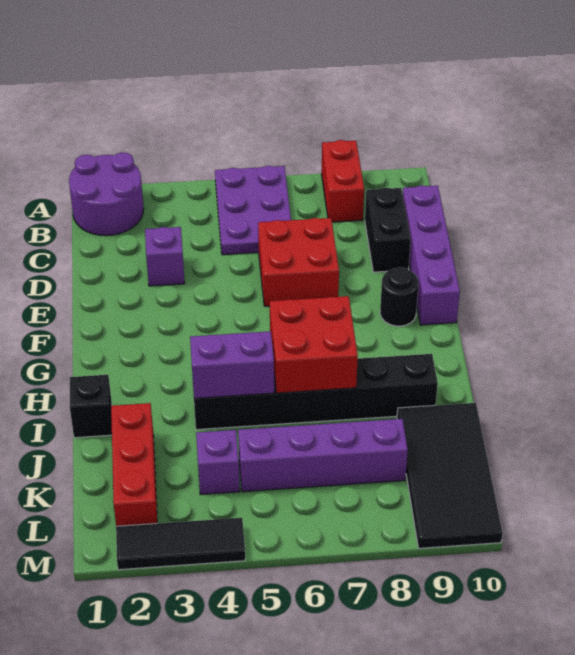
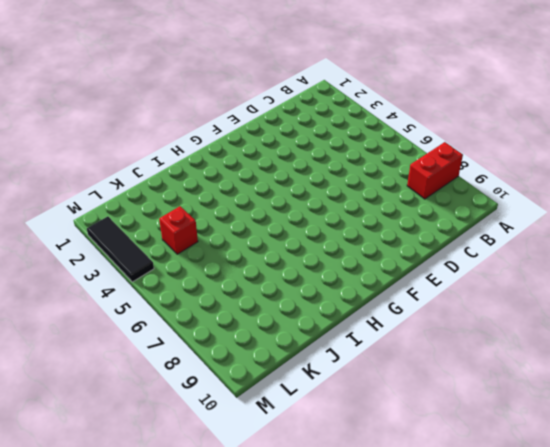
red brick K4 level 1 -> purple brick K4 level 1
none -> purple round brick A1:B2 level 1
none -> purple plate A5:C6 level 1
none -> black brick C9:D9 level 1

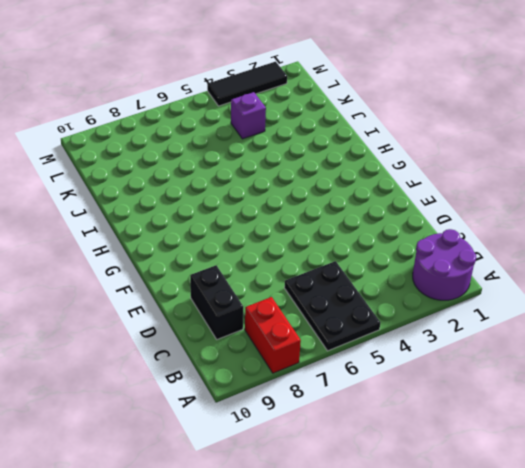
black plate A5:C6 level 1 -> purple plate A5:C6 level 1
none -> purple brick C10:F10 level 1
none -> purple brick D3 level 1
none -> red brick D6:E7 level 1

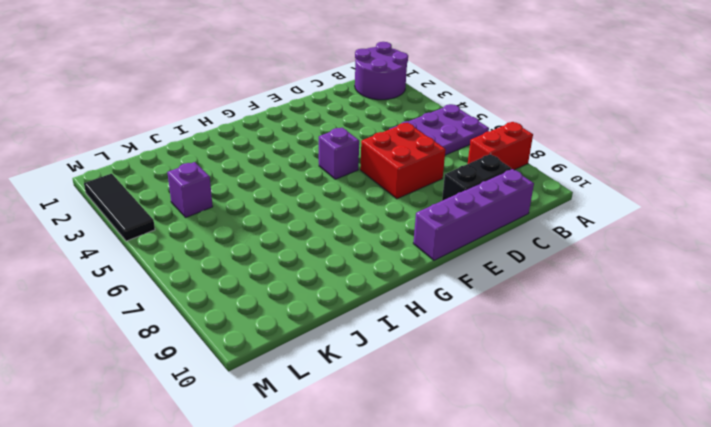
purple brick F5 level 1 -> purple brick D3 level 1
none -> black round brick F9 level 1
none -> black brick I1 level 1
none -> black brick I4:I9 level 1

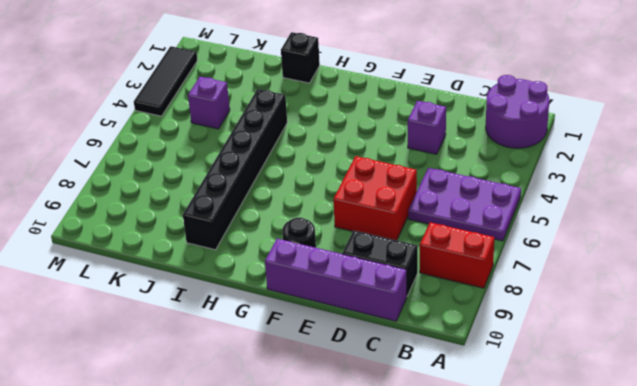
none -> red brick J2:L2 level 1
none -> black tile J9:M10 level 1
none -> purple brick K5:K8 level 1

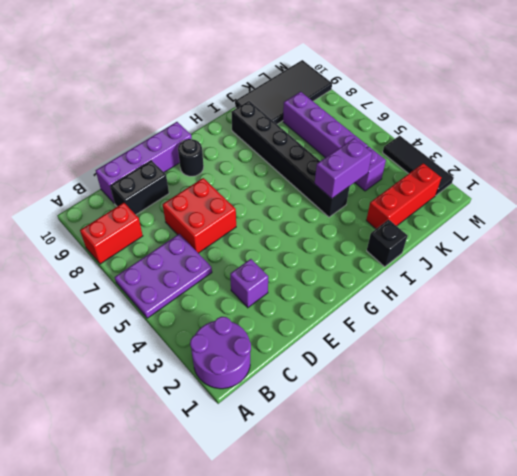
purple brick I4:J4 level 2 -> purple brick I4:I5 level 2
none -> red brick H6:I7 level 2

━━━━━━━━━━━━━━━━

- **What needs to be done**:
In the records, which lines mention the word "black"? Copy those lines.

- **Exercise solution**:
none -> black brick C9:D9 level 1
black plate A5:C6 level 1 -> purple plate A5:C6 level 1
none -> black round brick F9 level 1
none -> black brick I1 level 1
none -> black brick I4:I9 level 1
none -> black tile J9:M10 level 1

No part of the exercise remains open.